Brief:
A faithful copy of all the data is the goal; omit the pictures.

Recorded data:
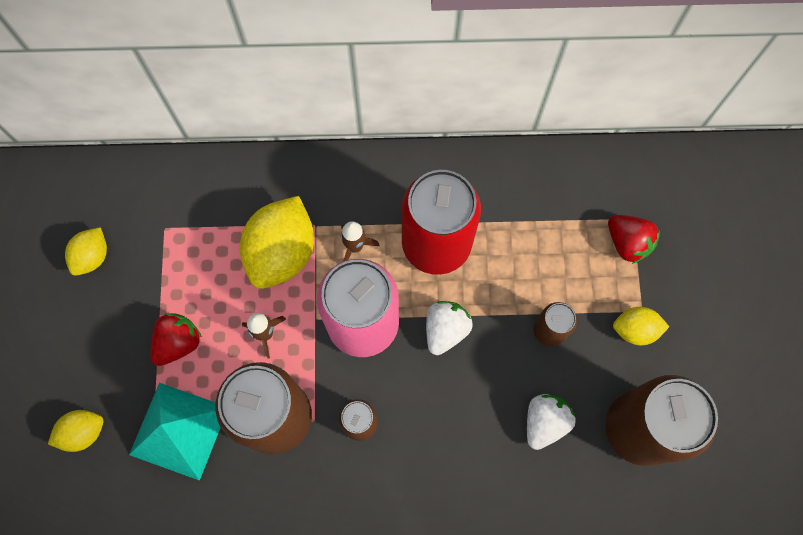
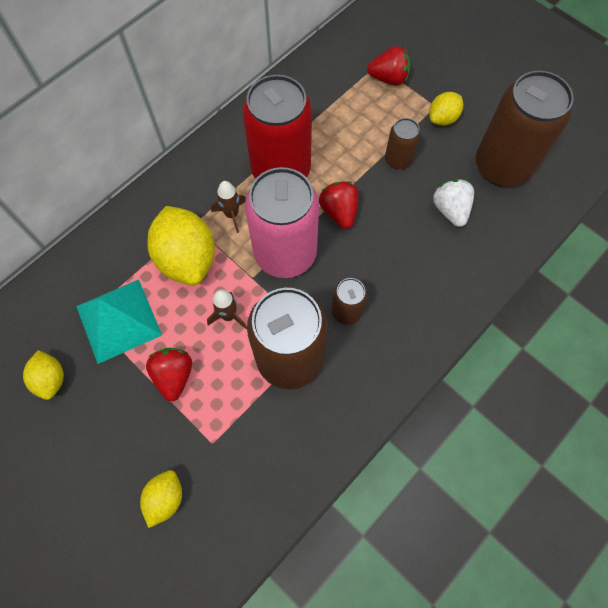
camera: 45 degrees left, 5 degrees down
turquoise pyramid [129,383,221,481] -> turquoise pyramid moved to [76,279,162,364]
white strawberry [426,301,473,355] -> red strawberry [319,181,358,229]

Task result:
camera: 45 degrees left, 5 degrees down
turquoise pyramid [129,383,221,481] -> turquoise pyramid moved to [76,279,162,364]
white strawberry [426,301,473,355] -> red strawberry [319,181,358,229]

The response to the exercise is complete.